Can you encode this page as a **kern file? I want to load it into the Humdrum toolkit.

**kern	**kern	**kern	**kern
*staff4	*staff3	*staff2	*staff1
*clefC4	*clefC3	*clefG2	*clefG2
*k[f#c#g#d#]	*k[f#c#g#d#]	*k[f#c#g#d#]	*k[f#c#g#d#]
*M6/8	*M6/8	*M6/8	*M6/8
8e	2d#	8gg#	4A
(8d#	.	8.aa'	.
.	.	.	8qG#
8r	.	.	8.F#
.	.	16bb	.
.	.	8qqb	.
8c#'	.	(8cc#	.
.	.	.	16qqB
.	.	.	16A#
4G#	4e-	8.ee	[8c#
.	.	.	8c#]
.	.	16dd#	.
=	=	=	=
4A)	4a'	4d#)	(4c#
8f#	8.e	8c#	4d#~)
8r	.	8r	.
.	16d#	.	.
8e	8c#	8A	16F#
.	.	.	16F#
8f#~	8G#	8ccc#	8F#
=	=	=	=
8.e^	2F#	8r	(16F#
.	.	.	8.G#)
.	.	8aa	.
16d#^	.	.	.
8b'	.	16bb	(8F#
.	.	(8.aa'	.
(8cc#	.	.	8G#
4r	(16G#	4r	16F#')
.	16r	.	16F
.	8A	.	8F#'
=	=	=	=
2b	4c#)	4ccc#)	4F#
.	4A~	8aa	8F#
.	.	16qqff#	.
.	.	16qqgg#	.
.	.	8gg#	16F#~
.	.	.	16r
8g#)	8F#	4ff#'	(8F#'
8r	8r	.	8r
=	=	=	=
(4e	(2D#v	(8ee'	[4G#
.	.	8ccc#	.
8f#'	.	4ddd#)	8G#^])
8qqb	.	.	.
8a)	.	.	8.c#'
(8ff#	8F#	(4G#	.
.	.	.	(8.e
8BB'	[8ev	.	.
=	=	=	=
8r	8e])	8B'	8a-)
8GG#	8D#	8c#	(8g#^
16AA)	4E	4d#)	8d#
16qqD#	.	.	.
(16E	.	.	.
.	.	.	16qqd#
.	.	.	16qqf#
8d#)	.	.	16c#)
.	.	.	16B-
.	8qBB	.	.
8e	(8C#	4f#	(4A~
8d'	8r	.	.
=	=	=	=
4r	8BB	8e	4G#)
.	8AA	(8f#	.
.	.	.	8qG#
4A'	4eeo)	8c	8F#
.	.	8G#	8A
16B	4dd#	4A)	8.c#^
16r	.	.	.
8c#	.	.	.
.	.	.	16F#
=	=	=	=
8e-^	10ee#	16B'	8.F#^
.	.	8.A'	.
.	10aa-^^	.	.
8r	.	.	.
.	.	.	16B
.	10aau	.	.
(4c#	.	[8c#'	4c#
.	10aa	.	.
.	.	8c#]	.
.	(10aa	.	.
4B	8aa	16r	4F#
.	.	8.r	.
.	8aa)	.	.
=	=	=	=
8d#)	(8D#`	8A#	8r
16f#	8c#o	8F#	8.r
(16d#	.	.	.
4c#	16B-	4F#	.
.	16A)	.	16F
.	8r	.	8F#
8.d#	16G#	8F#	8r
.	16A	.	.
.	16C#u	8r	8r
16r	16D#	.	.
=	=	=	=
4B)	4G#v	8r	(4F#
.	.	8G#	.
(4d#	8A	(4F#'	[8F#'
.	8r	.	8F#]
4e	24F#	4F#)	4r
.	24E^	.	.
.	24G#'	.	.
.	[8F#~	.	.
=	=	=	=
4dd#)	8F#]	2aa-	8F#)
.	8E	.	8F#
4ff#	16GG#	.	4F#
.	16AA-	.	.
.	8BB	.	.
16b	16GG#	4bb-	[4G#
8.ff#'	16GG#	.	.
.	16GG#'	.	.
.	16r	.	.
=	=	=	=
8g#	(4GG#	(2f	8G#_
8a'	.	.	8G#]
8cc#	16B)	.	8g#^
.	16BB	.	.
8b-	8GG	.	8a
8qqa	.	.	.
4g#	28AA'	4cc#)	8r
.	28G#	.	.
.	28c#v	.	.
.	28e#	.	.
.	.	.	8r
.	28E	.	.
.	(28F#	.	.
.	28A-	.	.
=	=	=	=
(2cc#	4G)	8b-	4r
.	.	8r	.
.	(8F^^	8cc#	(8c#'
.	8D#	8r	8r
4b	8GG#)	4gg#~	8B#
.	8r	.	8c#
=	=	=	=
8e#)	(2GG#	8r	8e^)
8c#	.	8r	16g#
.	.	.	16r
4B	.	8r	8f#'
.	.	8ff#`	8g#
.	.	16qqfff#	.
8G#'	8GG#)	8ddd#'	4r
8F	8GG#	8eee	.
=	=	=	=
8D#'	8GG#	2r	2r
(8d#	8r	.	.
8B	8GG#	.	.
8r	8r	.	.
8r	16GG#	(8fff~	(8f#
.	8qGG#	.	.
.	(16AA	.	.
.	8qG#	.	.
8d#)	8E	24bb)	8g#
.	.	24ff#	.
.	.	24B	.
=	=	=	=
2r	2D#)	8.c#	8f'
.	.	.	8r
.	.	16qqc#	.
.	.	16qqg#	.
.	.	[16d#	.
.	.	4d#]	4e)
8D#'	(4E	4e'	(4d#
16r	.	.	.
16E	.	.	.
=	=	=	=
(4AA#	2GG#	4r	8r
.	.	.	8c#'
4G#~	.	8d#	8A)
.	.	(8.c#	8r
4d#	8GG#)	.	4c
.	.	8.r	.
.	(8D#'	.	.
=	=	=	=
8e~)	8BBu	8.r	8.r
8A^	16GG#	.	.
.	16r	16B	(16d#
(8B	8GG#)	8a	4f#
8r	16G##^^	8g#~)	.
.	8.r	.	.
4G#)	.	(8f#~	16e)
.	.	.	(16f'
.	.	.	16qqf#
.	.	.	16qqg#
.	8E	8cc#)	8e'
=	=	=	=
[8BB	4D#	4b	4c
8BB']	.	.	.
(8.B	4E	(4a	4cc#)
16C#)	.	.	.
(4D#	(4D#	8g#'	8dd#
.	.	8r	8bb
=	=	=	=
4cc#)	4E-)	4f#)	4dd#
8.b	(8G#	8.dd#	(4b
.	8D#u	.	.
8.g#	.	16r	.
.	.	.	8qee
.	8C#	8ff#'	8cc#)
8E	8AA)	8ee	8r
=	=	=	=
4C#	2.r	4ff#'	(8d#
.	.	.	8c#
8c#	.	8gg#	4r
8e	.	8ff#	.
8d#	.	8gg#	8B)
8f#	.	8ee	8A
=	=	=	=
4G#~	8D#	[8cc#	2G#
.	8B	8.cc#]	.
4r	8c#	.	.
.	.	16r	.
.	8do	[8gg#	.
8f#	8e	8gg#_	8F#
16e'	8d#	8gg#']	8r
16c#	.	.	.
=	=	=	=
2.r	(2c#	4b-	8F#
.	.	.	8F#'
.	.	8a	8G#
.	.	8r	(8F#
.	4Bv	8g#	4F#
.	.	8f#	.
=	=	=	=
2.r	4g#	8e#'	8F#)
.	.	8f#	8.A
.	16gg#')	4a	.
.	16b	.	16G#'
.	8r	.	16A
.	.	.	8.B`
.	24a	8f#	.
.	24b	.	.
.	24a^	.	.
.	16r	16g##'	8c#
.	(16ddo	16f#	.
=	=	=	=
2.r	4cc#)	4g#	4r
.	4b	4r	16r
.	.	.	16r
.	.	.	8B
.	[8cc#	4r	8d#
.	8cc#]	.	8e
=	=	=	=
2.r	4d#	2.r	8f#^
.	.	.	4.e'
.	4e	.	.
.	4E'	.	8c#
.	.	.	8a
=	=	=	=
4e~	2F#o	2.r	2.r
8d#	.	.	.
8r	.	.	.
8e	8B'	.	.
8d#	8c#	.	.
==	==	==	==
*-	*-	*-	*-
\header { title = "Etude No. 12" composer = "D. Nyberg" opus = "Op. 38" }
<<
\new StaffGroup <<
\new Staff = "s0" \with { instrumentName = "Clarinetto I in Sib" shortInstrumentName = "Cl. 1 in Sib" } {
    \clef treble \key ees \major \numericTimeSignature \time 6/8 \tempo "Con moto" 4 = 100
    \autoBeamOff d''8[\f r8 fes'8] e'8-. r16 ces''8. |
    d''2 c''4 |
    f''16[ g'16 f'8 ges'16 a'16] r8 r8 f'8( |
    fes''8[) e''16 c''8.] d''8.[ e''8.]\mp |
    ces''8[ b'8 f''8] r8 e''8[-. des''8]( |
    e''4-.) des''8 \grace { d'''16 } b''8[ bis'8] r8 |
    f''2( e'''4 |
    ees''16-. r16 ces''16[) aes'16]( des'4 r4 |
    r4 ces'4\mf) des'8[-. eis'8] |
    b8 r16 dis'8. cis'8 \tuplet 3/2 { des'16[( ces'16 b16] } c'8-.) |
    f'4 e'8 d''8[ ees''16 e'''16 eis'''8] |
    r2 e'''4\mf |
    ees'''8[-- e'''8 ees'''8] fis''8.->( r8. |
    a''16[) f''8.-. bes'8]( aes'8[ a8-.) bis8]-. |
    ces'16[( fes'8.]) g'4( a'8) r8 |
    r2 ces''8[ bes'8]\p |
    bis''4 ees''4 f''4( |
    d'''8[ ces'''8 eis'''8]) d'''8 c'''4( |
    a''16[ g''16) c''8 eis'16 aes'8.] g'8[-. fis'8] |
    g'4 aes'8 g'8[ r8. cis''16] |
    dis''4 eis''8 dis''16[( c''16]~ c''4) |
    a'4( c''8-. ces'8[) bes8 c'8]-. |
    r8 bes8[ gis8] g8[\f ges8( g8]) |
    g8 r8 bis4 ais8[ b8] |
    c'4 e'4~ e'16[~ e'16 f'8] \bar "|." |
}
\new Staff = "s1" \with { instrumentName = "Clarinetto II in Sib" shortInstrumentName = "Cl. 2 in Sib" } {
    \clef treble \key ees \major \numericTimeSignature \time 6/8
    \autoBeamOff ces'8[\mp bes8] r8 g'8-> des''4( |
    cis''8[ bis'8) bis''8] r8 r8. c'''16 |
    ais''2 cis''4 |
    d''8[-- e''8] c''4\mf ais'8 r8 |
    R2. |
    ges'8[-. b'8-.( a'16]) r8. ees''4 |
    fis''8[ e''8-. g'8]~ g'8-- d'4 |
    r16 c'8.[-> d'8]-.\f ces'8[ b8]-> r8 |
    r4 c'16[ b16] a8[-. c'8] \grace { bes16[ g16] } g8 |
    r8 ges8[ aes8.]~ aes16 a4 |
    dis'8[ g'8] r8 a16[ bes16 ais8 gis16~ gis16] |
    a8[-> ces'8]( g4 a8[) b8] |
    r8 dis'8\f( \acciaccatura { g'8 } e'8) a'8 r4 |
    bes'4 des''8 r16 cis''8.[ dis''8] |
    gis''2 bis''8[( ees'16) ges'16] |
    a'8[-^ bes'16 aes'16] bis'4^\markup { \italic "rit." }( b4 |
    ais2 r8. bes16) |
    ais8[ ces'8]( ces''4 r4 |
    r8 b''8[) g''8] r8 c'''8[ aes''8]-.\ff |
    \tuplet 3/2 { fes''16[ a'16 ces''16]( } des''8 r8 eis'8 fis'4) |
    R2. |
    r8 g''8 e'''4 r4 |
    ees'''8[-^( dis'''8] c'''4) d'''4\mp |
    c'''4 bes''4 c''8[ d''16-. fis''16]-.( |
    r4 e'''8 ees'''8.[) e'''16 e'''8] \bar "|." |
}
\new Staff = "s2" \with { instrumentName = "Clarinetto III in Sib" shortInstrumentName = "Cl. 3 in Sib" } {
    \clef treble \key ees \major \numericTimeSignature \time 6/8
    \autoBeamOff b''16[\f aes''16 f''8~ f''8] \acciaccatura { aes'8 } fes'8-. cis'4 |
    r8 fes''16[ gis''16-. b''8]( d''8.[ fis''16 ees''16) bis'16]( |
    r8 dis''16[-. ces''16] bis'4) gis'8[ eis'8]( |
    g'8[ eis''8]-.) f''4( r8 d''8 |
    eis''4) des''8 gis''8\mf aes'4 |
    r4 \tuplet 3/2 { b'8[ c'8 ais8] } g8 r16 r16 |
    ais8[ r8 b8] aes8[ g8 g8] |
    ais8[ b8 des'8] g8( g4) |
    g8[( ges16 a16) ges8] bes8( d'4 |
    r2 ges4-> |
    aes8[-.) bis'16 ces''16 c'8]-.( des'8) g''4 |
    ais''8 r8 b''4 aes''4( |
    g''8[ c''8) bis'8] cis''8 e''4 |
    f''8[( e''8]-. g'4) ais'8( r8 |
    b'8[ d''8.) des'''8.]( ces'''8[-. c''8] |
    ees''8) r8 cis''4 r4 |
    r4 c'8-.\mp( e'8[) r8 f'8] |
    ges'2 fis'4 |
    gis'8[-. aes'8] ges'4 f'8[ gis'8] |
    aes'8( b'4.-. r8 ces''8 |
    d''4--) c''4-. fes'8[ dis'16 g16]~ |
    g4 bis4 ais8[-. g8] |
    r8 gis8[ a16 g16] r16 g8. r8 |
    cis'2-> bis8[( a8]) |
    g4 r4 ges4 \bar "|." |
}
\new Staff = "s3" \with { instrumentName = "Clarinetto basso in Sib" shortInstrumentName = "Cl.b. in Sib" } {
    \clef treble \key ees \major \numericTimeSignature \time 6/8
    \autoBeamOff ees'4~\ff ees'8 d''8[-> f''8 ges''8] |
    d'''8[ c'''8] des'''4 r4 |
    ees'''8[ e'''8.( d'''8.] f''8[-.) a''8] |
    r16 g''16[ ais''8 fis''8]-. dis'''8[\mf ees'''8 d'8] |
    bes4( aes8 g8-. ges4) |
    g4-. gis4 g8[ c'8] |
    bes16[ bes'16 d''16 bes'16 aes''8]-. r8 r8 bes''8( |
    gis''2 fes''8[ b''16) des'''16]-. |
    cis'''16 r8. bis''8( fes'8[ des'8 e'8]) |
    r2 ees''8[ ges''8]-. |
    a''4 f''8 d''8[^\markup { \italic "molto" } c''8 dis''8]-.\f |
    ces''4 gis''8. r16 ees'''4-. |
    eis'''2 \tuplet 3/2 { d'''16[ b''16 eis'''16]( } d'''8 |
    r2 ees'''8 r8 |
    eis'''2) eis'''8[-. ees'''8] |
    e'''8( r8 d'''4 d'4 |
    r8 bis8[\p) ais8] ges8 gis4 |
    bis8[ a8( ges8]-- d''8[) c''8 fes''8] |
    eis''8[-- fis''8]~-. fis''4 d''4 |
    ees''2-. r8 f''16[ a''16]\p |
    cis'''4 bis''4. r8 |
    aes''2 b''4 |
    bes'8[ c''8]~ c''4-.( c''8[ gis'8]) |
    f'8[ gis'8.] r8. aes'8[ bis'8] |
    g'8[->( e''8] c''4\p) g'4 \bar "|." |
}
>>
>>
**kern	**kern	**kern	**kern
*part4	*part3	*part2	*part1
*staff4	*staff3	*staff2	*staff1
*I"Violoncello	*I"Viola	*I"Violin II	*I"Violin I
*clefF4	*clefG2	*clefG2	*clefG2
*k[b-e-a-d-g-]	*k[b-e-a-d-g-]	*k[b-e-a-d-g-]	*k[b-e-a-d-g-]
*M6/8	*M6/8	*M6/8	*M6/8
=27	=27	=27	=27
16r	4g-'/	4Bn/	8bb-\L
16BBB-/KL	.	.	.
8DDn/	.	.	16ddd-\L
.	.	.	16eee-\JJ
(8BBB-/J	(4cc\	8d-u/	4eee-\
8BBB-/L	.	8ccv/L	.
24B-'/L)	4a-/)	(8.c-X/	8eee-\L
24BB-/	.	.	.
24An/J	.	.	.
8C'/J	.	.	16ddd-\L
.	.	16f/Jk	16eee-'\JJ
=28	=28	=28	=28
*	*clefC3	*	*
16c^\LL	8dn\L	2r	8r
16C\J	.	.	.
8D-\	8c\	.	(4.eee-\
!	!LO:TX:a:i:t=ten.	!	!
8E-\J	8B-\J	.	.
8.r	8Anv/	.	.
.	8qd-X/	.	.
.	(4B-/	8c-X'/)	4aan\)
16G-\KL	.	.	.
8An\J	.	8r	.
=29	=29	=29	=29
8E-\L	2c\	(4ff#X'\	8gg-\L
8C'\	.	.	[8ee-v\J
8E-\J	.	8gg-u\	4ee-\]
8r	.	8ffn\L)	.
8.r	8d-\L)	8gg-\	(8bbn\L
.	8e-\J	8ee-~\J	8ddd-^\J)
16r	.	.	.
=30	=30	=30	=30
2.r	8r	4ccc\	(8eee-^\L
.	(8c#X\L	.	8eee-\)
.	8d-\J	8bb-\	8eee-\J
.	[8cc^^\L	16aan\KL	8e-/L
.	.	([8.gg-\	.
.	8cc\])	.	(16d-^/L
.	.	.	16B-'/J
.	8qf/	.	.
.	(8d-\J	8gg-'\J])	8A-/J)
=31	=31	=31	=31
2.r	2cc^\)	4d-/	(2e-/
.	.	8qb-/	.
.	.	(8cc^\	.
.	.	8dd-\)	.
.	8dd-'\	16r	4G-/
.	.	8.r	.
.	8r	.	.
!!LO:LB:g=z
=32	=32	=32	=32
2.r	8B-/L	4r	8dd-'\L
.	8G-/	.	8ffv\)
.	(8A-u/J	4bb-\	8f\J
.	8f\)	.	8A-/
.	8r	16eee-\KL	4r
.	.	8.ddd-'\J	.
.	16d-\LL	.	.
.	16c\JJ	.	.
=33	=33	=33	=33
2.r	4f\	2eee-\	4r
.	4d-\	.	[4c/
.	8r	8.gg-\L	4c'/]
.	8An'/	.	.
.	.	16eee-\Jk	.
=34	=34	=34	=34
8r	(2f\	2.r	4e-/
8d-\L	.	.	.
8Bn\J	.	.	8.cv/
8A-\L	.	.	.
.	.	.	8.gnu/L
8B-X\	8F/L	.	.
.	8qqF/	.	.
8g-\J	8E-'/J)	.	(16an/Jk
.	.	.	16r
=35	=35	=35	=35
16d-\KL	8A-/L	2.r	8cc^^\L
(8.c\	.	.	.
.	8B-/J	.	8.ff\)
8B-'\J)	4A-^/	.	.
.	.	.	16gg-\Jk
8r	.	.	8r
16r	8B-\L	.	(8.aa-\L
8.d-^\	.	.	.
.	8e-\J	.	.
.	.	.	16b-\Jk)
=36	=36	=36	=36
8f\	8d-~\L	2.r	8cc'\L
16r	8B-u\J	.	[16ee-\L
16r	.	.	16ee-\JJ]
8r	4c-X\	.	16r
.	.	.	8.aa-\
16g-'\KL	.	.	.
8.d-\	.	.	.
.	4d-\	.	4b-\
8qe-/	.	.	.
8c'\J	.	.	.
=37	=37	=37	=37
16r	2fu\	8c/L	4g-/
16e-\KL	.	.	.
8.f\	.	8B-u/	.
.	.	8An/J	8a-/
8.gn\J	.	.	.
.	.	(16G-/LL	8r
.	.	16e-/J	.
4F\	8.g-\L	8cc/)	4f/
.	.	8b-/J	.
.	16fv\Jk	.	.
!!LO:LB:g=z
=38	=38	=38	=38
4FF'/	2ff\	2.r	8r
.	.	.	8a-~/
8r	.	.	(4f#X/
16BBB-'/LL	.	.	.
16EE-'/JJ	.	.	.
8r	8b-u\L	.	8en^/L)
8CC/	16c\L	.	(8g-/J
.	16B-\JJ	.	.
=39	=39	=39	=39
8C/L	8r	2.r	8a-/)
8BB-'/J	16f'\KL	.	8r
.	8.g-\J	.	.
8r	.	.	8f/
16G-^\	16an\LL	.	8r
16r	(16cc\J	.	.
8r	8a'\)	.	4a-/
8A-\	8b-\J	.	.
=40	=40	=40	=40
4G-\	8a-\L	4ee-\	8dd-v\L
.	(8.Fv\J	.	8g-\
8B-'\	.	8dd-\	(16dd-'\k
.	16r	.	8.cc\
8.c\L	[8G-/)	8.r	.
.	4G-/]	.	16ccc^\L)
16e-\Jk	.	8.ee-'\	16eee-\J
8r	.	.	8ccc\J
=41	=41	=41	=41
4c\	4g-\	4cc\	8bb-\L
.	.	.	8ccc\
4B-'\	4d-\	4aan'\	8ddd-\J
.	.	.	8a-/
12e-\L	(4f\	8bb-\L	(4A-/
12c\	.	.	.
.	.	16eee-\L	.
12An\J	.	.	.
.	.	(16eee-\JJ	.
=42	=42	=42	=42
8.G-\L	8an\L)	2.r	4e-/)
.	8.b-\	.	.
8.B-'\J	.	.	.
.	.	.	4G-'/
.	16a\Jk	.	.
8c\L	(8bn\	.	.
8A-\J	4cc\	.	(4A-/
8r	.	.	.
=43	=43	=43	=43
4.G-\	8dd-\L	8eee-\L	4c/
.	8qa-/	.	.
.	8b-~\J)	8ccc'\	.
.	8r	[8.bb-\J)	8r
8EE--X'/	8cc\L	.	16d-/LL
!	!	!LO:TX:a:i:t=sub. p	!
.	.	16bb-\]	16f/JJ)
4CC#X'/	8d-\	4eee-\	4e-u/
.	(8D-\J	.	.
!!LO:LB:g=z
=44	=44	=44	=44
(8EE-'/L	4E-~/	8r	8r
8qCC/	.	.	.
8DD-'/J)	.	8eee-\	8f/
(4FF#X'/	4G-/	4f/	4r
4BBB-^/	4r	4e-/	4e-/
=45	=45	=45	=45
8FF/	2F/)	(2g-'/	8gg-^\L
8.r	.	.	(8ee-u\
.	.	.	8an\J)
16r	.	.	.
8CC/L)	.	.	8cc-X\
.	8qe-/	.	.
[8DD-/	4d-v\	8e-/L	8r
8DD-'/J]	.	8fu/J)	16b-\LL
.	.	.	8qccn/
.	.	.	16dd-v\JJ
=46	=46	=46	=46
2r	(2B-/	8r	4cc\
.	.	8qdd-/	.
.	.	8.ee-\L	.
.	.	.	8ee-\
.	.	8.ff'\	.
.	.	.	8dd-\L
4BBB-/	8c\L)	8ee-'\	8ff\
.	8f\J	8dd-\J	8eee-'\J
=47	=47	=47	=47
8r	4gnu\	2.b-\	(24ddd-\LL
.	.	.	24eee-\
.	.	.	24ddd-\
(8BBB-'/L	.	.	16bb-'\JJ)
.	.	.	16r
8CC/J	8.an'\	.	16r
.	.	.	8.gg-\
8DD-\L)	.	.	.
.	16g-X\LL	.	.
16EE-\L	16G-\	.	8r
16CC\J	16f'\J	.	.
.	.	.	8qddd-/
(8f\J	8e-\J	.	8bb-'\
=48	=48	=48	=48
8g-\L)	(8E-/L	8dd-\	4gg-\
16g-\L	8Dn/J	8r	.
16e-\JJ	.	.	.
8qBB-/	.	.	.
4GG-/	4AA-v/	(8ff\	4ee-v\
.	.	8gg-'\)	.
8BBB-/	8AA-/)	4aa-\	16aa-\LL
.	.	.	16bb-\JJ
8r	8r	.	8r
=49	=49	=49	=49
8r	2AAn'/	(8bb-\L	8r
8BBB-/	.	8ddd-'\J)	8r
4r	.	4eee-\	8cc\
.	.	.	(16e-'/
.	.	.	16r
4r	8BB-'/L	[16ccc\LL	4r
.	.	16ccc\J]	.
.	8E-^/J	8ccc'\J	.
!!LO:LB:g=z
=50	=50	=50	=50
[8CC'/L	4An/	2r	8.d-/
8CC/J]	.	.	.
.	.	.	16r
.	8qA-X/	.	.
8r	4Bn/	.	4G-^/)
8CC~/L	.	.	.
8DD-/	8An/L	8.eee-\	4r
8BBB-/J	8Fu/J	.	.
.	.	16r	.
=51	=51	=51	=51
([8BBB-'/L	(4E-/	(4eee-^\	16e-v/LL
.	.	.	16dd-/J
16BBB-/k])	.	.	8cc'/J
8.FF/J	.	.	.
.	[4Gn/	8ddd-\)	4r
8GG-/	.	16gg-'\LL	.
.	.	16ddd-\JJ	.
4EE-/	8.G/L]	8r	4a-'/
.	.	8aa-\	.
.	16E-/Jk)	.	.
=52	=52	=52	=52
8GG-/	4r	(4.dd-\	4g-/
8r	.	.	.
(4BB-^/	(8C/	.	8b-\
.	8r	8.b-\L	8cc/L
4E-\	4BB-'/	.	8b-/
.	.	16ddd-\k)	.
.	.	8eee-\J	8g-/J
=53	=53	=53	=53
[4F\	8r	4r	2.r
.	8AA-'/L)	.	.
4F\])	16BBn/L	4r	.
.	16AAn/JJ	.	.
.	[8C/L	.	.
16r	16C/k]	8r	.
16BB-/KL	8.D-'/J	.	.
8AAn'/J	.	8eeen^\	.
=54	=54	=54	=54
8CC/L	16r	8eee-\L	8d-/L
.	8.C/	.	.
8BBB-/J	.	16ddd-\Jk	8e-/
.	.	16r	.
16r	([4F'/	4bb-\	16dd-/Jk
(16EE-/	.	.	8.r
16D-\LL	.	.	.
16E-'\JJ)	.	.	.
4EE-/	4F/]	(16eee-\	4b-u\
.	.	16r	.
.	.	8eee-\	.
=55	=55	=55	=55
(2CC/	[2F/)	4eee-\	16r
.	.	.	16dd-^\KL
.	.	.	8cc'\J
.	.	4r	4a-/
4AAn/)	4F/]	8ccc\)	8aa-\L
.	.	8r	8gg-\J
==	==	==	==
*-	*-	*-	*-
####
> **What to work on**:
Count the lines above that contain the string "instrumentName". Give only the number.

> **Written solution**:
4